Problem to work on —
Copy each line that includes the string "cross" from the material into your answer.
────────────────────────────────────────
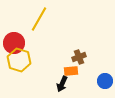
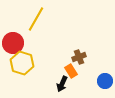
yellow line: moved 3 px left
red circle: moved 1 px left
yellow hexagon: moved 3 px right, 3 px down
orange rectangle: rotated 64 degrees clockwise
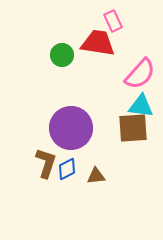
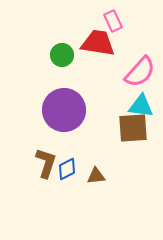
pink semicircle: moved 2 px up
purple circle: moved 7 px left, 18 px up
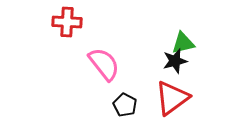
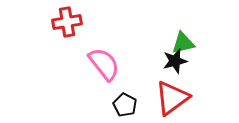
red cross: rotated 12 degrees counterclockwise
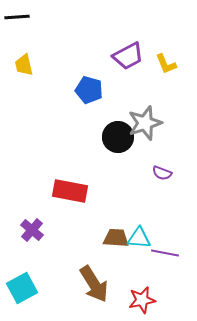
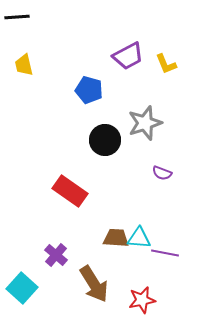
black circle: moved 13 px left, 3 px down
red rectangle: rotated 24 degrees clockwise
purple cross: moved 24 px right, 25 px down
cyan square: rotated 20 degrees counterclockwise
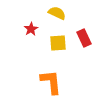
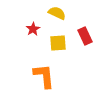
red star: moved 2 px right
red rectangle: moved 1 px right, 2 px up
orange L-shape: moved 7 px left, 6 px up
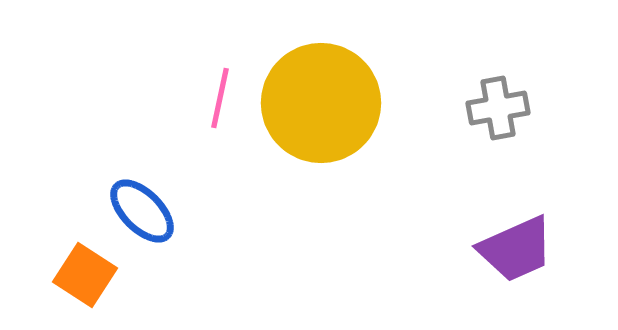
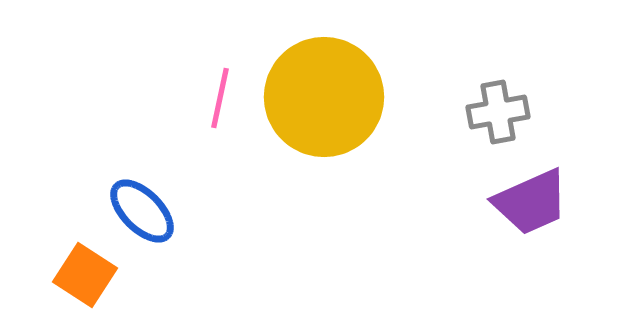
yellow circle: moved 3 px right, 6 px up
gray cross: moved 4 px down
purple trapezoid: moved 15 px right, 47 px up
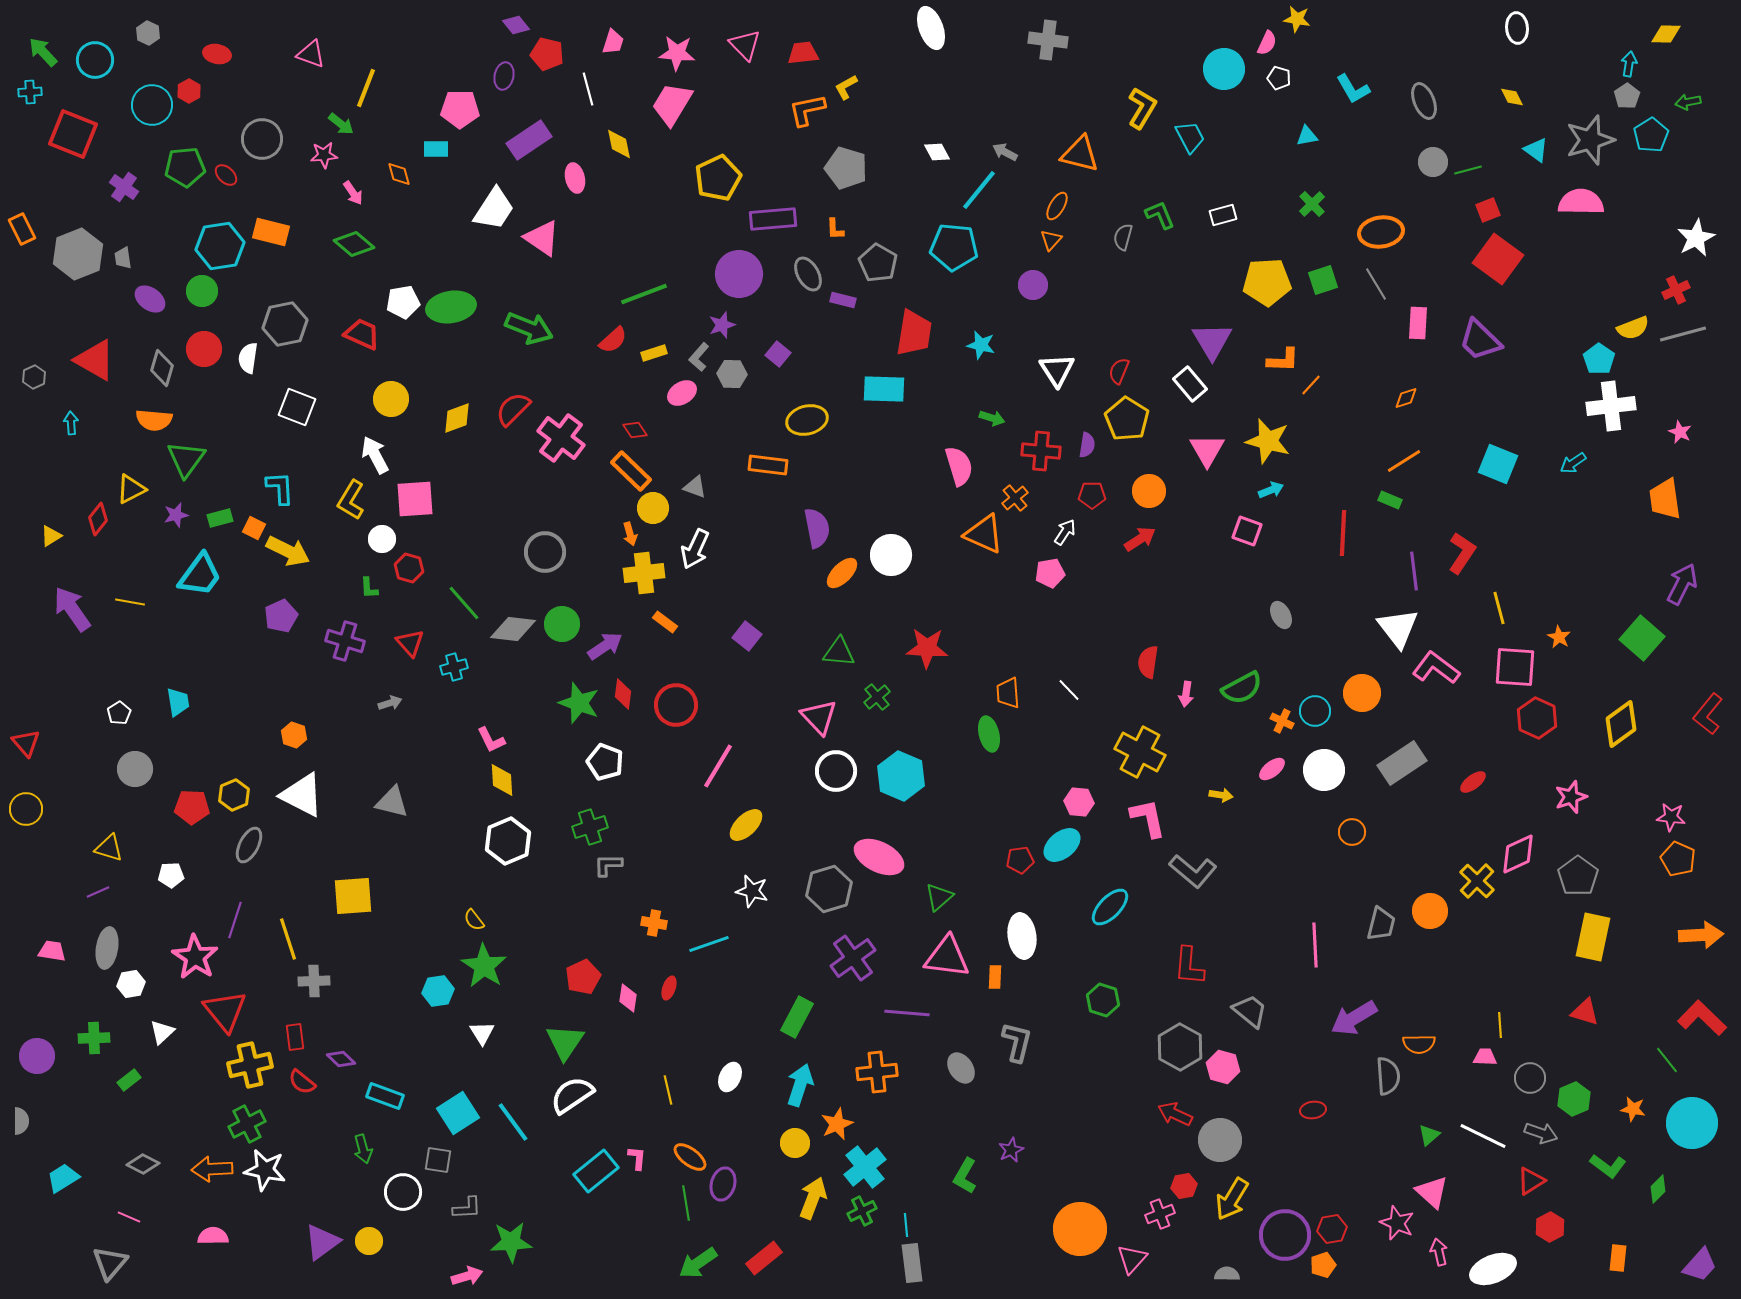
────────────────────────────────────────
Exercise solution —
red cross: rotated 12 degrees counterclockwise
purple cross: moved 24 px right, 25 px down
gray cross: moved 4 px down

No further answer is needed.